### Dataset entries
--- start ---
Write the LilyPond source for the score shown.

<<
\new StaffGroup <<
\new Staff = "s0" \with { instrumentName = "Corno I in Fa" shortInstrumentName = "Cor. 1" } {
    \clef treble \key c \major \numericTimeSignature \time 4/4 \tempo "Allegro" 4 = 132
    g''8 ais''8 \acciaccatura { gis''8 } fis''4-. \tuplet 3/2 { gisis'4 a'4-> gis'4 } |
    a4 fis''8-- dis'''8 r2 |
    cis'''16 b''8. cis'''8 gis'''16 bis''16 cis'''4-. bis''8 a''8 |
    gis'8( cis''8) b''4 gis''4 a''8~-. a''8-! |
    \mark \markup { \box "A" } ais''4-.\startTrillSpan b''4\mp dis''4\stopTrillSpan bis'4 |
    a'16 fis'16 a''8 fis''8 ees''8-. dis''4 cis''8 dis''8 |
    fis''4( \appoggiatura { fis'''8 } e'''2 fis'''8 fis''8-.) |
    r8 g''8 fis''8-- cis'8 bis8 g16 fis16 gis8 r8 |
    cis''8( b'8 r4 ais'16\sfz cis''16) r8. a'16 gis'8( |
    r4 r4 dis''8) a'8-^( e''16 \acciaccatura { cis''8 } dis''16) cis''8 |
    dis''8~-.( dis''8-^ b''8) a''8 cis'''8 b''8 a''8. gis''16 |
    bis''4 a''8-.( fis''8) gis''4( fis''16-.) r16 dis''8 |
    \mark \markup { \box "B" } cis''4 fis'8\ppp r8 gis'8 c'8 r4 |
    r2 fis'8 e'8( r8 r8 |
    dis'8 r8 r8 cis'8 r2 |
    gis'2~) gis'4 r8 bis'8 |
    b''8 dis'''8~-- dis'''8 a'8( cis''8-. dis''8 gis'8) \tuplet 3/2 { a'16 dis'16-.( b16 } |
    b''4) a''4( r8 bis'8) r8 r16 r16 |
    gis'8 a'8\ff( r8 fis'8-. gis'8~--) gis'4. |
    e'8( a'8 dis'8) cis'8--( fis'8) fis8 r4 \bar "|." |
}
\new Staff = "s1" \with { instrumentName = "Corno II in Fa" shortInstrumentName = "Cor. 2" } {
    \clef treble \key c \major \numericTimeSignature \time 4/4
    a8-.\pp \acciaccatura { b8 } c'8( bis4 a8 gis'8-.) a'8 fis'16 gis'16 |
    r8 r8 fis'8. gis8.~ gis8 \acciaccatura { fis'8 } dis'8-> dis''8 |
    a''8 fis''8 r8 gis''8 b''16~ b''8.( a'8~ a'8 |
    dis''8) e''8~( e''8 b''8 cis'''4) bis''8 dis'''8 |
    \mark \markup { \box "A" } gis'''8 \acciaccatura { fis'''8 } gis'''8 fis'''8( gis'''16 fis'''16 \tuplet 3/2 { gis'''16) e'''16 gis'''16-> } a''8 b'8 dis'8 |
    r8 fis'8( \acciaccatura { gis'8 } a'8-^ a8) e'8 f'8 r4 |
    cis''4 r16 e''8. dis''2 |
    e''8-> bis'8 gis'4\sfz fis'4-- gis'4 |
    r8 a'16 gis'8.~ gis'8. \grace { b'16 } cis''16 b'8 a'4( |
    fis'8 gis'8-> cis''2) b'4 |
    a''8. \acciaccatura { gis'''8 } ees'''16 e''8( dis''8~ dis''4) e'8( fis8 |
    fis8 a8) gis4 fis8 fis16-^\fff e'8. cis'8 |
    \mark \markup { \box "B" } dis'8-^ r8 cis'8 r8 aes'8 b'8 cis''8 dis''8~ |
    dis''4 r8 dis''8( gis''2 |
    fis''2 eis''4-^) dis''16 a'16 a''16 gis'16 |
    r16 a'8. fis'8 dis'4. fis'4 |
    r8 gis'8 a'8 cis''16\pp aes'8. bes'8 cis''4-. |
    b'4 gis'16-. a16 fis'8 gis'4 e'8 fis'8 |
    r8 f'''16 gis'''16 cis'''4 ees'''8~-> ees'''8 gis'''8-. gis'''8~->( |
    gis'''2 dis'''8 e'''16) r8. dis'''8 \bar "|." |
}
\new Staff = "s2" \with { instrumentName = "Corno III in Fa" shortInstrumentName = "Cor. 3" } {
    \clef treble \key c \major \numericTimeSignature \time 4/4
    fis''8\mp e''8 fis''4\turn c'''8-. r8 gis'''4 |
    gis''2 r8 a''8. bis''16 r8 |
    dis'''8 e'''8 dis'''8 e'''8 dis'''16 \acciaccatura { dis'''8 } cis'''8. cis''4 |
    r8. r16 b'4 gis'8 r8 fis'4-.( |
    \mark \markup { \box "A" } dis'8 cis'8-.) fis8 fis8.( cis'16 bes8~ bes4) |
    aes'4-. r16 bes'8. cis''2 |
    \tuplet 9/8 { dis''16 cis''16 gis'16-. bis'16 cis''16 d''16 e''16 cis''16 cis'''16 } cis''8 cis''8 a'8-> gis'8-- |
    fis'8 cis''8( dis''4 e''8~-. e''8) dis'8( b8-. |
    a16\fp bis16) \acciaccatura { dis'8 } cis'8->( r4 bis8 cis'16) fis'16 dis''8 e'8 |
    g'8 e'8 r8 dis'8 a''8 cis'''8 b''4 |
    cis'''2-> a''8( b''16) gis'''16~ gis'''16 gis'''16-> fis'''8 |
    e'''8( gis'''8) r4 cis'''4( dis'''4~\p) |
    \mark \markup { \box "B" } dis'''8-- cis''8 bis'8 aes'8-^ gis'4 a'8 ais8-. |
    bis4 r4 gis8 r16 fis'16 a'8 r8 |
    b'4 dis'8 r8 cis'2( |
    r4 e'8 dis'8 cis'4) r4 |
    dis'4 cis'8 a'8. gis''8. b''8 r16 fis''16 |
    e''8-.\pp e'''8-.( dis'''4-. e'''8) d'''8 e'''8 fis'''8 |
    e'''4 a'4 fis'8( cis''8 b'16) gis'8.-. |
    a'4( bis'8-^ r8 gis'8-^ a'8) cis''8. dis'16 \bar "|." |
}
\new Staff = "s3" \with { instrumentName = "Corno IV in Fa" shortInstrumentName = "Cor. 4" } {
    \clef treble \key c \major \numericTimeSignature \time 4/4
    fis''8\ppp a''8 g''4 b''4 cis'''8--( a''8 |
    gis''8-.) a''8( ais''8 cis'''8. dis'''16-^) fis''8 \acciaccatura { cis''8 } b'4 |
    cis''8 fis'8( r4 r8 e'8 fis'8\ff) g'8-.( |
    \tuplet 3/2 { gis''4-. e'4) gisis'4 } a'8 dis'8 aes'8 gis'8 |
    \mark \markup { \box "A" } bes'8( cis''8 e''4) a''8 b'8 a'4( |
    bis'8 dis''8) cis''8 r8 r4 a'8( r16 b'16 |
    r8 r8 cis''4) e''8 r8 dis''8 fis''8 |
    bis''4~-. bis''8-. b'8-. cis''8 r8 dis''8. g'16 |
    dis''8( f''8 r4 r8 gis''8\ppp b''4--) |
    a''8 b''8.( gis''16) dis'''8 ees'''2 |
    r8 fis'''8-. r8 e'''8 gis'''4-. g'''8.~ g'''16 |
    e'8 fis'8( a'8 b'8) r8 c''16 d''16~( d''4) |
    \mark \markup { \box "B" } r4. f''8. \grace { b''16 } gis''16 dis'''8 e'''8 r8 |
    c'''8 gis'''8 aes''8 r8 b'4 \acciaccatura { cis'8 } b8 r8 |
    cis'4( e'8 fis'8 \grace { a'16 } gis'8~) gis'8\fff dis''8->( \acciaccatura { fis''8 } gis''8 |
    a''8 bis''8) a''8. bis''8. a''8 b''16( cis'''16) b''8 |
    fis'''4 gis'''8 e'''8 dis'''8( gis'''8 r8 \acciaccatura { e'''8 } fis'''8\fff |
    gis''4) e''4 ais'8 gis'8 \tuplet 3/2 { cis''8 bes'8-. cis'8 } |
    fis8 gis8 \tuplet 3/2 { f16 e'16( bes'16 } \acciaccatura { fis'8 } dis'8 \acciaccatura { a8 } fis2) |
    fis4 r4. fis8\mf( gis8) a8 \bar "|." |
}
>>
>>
--- end ---
### Task prompt
From the listing above, pull out every line that contains the string "tuplet" and copy each one unchanged.

### Correct result
    g''8 ais''8 \acciaccatura { gis''8 } fis''4-. \tuplet 3/2 { gisis'4 a'4-> gis'4 } |
    b''8 dis'''8~-- dis'''8 a'8( cis''8-. dis''8 gis'8) \tuplet 3/2 { a'16 dis'16-.( b16 } |
    \mark \markup { \box "A" } gis'''8 \acciaccatura { fis'''8 } gis'''8 fis'''8( gis'''16 fis'''16 \tuplet 3/2 { gis'''16) e'''16 gis'''16-> } a''8 b'8 dis'8 |
    \tuplet 9/8 { dis''16 cis''16 gis'16-. bis'16 cis''16 d''16 e''16 cis''16 cis'''16 } cis''8 cis''8 a'8-> gis'8-- |
    \tuplet 3/2 { gis''4-. e'4) gisis'4 } a'8 dis'8 aes'8 gis'8 |
    gis''4) e''4 ais'8 gis'8 \tuplet 3/2 { cis''8 bes'8-. cis'8 } |
    fis8 gis8 \tuplet 3/2 { f16 e'16( bes'16 } \acciaccatura { fis'8 } dis'8 \acciaccatura { a8 } fis2) |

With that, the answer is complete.